**Task to carry out:** From the data that follows, print exactly the lines starting at the one containing "camera: 10 degrees right, 15 degrees down" and ending at the one containing "camera: 140 degrees right, 5 degrees up"; include both of them and nothing more.

**Source records:**
_____

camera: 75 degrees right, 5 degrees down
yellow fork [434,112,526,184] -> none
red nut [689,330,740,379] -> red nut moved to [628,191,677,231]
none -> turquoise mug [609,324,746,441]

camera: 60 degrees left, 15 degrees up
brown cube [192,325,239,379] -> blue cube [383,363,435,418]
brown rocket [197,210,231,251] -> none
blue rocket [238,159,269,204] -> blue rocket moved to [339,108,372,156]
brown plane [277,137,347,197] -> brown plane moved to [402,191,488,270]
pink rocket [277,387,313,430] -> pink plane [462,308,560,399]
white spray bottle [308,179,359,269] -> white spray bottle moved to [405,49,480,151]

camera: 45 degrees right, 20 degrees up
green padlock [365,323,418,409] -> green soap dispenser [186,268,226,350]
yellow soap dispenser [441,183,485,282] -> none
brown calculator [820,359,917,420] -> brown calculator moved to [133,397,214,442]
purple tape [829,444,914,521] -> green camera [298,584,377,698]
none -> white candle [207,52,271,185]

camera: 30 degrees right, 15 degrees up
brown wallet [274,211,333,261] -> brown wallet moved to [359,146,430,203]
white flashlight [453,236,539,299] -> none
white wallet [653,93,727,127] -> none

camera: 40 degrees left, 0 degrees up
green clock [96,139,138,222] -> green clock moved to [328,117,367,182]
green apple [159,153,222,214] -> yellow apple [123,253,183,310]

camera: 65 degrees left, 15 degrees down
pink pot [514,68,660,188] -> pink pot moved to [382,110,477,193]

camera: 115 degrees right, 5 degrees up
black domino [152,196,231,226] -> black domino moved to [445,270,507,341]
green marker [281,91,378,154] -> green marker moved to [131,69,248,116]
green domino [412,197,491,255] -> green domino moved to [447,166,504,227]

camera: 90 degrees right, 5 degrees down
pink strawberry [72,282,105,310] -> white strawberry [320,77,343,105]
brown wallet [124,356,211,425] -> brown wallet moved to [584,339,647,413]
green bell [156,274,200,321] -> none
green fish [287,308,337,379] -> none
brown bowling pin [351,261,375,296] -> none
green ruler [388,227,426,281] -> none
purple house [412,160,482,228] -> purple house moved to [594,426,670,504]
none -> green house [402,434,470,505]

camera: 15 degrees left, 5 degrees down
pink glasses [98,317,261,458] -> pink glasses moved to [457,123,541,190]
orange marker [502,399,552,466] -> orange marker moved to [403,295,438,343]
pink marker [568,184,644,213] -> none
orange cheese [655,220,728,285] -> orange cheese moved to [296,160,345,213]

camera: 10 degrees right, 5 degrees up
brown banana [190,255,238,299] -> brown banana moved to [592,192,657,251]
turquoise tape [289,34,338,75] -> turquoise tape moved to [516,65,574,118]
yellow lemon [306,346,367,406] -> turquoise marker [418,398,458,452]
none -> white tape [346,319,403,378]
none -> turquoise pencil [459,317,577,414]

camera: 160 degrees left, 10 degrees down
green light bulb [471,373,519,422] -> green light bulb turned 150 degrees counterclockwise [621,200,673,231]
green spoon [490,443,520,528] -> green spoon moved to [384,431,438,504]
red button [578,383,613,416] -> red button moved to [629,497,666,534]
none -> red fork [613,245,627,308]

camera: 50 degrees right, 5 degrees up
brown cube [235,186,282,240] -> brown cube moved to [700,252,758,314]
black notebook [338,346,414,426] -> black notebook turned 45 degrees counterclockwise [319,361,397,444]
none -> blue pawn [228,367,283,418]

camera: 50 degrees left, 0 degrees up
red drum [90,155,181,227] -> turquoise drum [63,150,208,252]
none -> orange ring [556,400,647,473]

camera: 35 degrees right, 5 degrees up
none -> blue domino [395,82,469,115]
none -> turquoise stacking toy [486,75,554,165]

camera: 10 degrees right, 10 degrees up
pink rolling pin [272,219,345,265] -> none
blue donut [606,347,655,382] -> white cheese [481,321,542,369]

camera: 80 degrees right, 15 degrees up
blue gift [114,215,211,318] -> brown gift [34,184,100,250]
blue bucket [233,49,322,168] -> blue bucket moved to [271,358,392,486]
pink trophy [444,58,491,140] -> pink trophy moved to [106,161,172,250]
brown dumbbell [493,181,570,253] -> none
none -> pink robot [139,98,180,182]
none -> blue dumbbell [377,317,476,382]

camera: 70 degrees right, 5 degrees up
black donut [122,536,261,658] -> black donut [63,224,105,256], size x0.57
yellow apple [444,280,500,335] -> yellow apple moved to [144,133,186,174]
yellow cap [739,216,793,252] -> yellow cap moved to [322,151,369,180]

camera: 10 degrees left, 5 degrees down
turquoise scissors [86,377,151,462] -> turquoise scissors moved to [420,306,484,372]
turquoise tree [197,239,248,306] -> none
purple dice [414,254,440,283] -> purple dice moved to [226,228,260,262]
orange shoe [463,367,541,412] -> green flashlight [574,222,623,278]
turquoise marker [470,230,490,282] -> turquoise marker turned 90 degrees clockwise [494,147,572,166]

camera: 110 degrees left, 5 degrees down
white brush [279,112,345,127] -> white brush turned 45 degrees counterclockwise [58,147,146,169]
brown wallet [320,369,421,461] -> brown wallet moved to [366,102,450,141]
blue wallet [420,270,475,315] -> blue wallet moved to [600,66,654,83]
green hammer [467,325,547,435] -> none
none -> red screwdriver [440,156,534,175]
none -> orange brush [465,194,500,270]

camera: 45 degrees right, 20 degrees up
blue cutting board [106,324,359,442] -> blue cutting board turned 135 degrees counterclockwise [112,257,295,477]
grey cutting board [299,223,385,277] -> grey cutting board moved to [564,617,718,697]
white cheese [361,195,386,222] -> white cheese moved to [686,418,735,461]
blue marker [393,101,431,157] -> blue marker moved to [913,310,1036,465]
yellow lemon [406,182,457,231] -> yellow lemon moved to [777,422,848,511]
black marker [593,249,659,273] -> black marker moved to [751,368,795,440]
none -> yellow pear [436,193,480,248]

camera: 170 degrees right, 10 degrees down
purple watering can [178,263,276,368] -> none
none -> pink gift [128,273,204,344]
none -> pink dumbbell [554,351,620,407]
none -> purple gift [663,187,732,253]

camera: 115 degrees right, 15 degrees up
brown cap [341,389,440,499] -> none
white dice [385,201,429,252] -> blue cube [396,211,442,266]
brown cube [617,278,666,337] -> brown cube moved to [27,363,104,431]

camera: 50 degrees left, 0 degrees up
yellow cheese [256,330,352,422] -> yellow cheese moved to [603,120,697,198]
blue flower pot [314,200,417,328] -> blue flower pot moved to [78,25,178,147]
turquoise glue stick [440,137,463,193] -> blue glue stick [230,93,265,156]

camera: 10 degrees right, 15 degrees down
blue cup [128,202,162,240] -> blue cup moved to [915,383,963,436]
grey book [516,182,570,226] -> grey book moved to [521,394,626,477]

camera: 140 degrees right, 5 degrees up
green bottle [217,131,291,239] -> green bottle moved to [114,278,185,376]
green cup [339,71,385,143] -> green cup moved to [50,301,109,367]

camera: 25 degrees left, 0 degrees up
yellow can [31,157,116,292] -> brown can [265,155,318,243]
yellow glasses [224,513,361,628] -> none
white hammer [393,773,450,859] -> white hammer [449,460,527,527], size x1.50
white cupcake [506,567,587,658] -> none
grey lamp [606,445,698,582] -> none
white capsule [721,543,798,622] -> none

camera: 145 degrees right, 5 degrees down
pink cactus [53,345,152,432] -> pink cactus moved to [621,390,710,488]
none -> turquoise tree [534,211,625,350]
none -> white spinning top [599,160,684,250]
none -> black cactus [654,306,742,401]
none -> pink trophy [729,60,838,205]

_____

**The answer:**
camera: 10 degrees right, 15 degrees down
blue cup [128,202,162,240] -> blue cup moved to [915,383,963,436]
grey book [516,182,570,226] -> grey book moved to [521,394,626,477]

camera: 140 degrees right, 5 degrees up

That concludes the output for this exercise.